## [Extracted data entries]
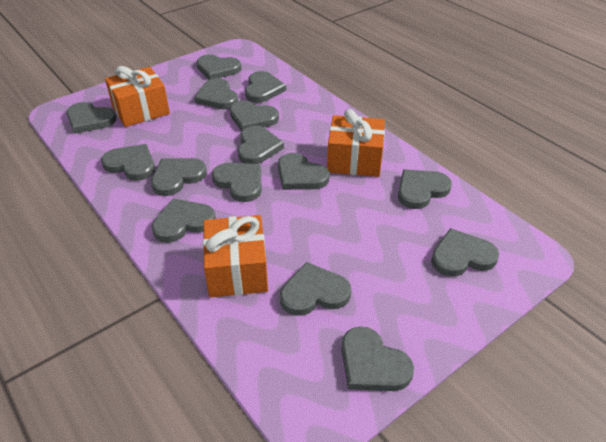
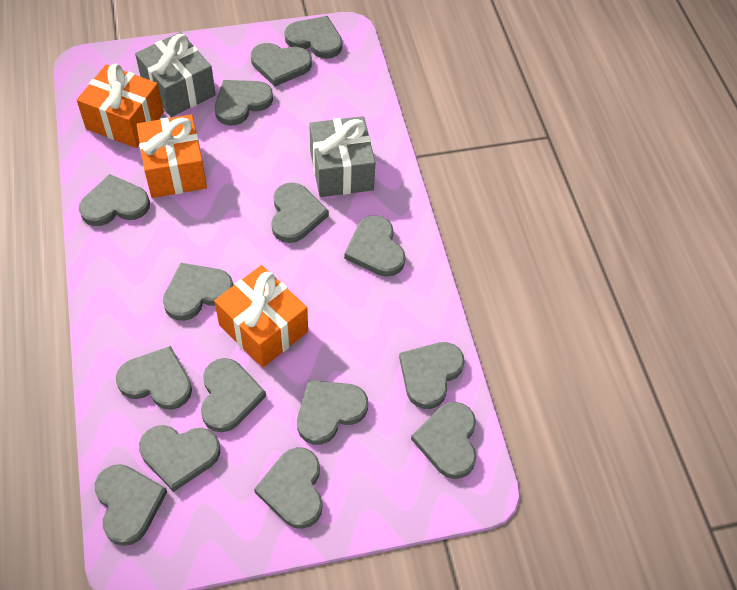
grey gift: none = 0 -> [135,32,216,117] [309,116,376,197] = 2

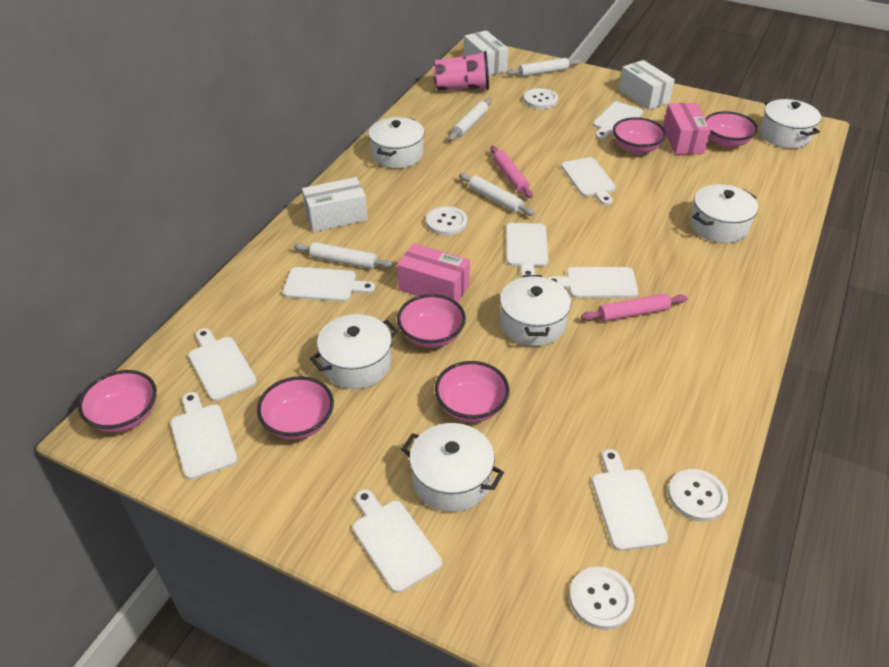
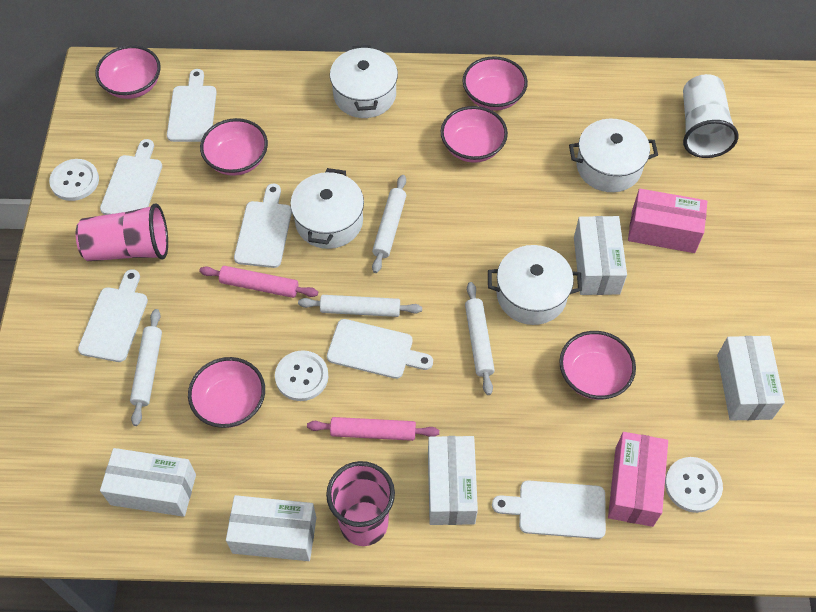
pink cup: [433,51,489,90] = 1 -> [76,203,168,261] [326,461,395,546] = 2
white box: [302,177,368,232] [464,30,508,76] [619,60,675,110] = 3 -> [100,448,196,517] [226,495,317,561] [428,436,478,525] [574,216,627,295] [717,336,785,421] = 5
white button: [426,206,467,235] [524,88,558,109] [569,566,634,630] [668,469,728,522] = 4 -> [49,159,99,201] [275,350,328,401] [665,457,723,513] = 3
white cup: none = 0 -> [683,74,739,158] = 1
white cutting board: [170,392,238,480] [188,328,257,401] [283,267,375,302] [352,489,442,593] [506,223,548,278] [548,267,639,298] [561,157,616,205] [592,449,668,551] [593,102,644,139] = 9 -> [78,269,148,362] [100,139,162,215] [167,69,217,142] [234,184,292,268] [327,319,433,379] [492,480,606,539] = 6
white pot: [310,314,398,389] [368,117,424,168] [401,423,504,512] [500,275,571,346] [690,184,758,243] [760,99,821,148] = 6 -> [290,168,364,249] [330,45,398,118] [488,245,582,325] [569,119,658,192] = 4

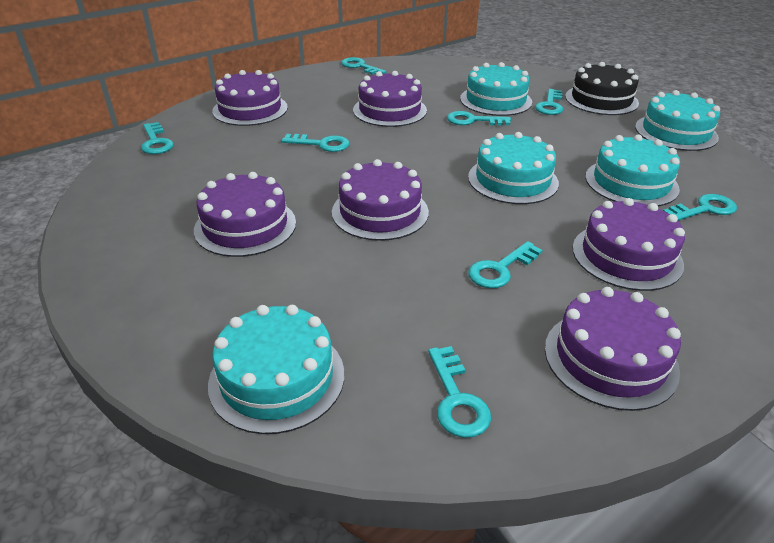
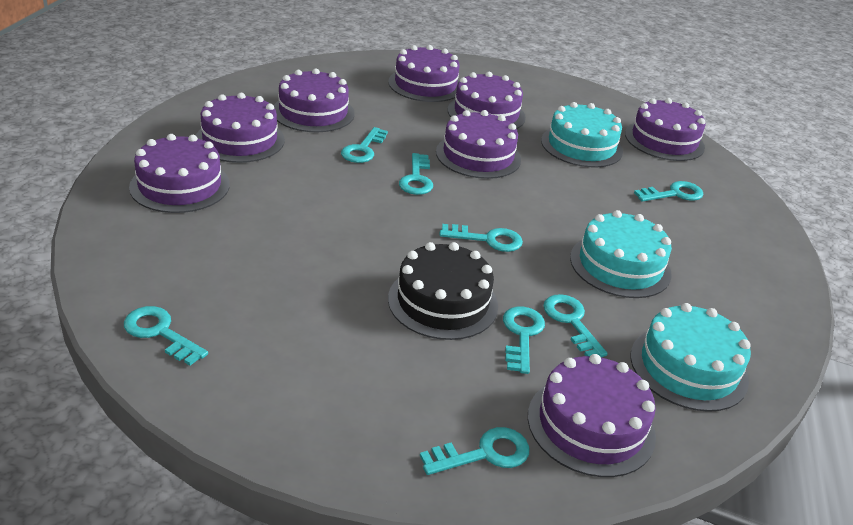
purple cake: [194,172,296,257] [212,70,288,126] [332,159,429,241] [353,71,427,127] [545,287,681,411] [573,198,685,291] = 6 -> [129,134,230,213] [196,93,285,163] [274,68,355,132] [388,45,460,102] [436,110,521,179] [448,72,526,129] [528,354,656,477] [625,98,706,161] = 8
turquoise cake: [208,305,344,434] [460,62,532,116] [468,132,559,204] [585,135,680,206] [635,90,720,151] = 5 -> [541,102,623,168] [570,210,672,298] [630,303,751,412] = 3

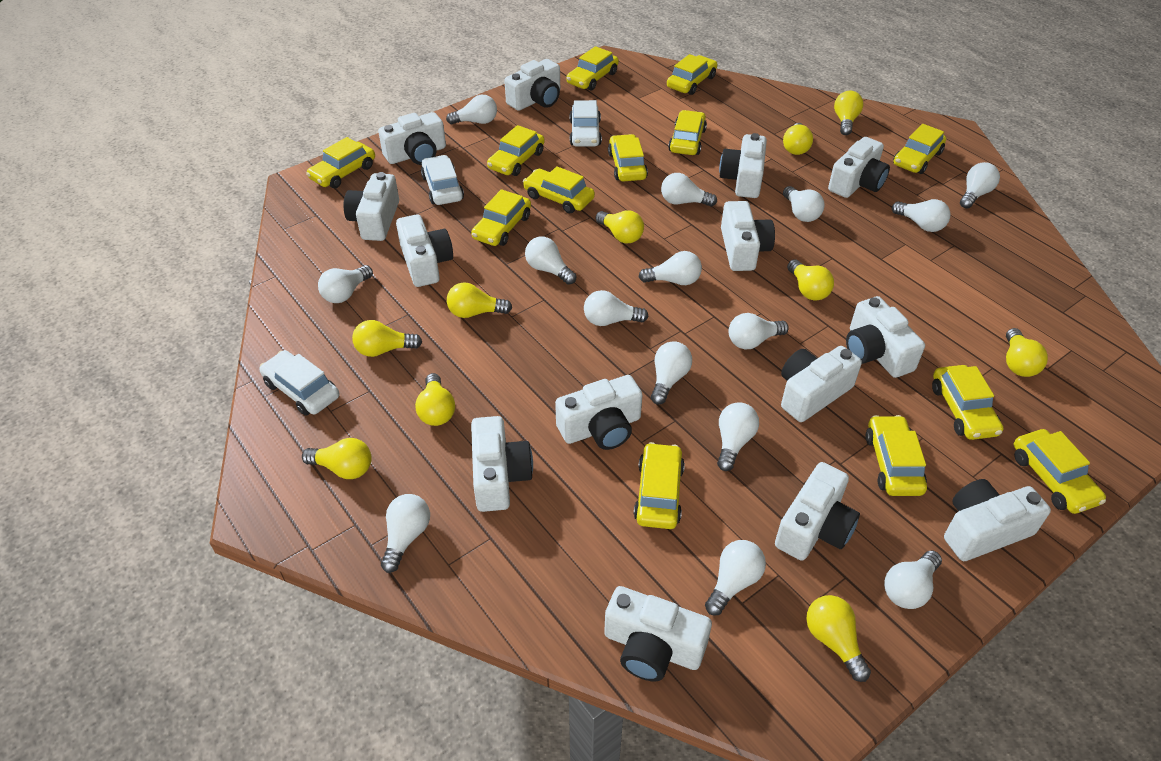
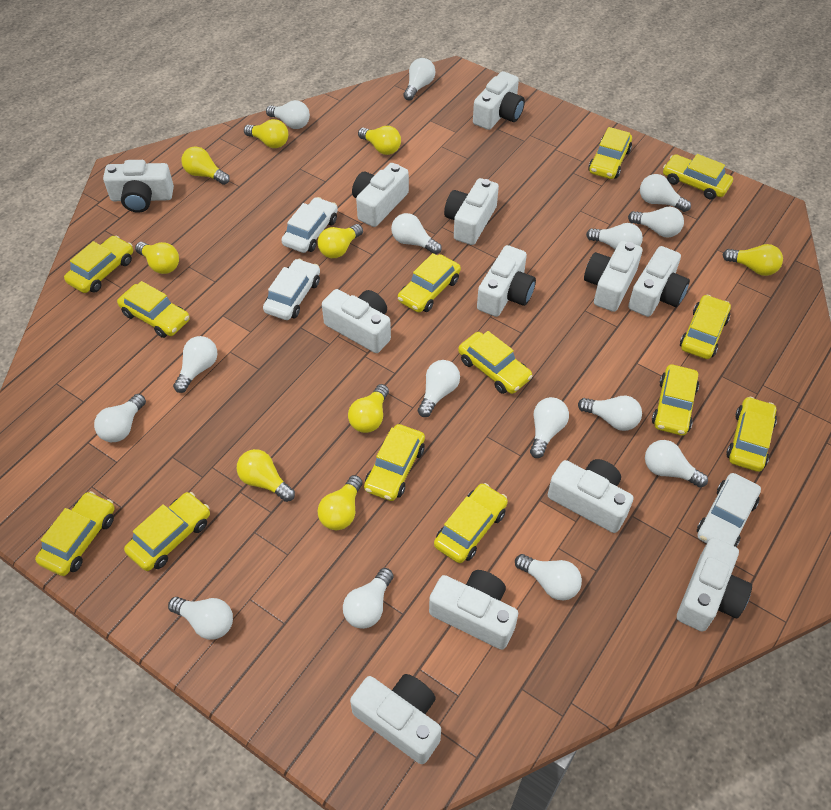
white camera: [344,172,399,241] [378,112,446,165] [396,214,453,287] [471,416,533,512] [504,59,560,111] [555,375,642,450] [604,586,712,682] [719,133,767,198] [721,201,775,271] [775,462,860,561] [781,346,862,422] [828,137,890,198] [846,296,925,378] [944,479,1051,561] = 14 -> [103,160,174,213] [322,289,391,353] [350,674,441,764] [352,163,409,227] [429,570,518,650] [444,178,499,245] [473,71,525,130] [477,245,536,317] [548,459,634,533] [584,241,642,312] [628,246,690,317] [677,538,752,632] = 12
yellow light bulb: [302,438,372,479] [352,320,422,357] [415,373,455,426] [447,282,512,318] [596,210,644,243] [783,123,813,155] [787,259,834,301] [806,595,871,682] [834,91,863,135] [1006,328,1048,377] = 10 -> [135,242,179,274] [181,146,230,185] [237,449,295,502] [244,119,288,148] [317,475,363,530] [318,224,363,258] [348,384,389,433] [358,126,401,155] [723,244,783,276] = 9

## [Task details]
Return exactly the lines of the data, beginning with the first and ending with the line containing "white cup: none = 0 -> [683,74,739,158] = 1". Skip the pictures.

## [Answer to this problem]
grey gift: none = 0 -> [135,32,216,117] [309,116,376,197] = 2

pink cup: [433,51,489,90] = 1 -> [76,203,168,261] [326,461,395,546] = 2
white box: [302,177,368,232] [464,30,508,76] [619,60,675,110] = 3 -> [100,448,196,517] [226,495,317,561] [428,436,478,525] [574,216,627,295] [717,336,785,421] = 5
white button: [426,206,467,235] [524,88,558,109] [569,566,634,630] [668,469,728,522] = 4 -> [49,159,99,201] [275,350,328,401] [665,457,723,513] = 3
white cup: none = 0 -> [683,74,739,158] = 1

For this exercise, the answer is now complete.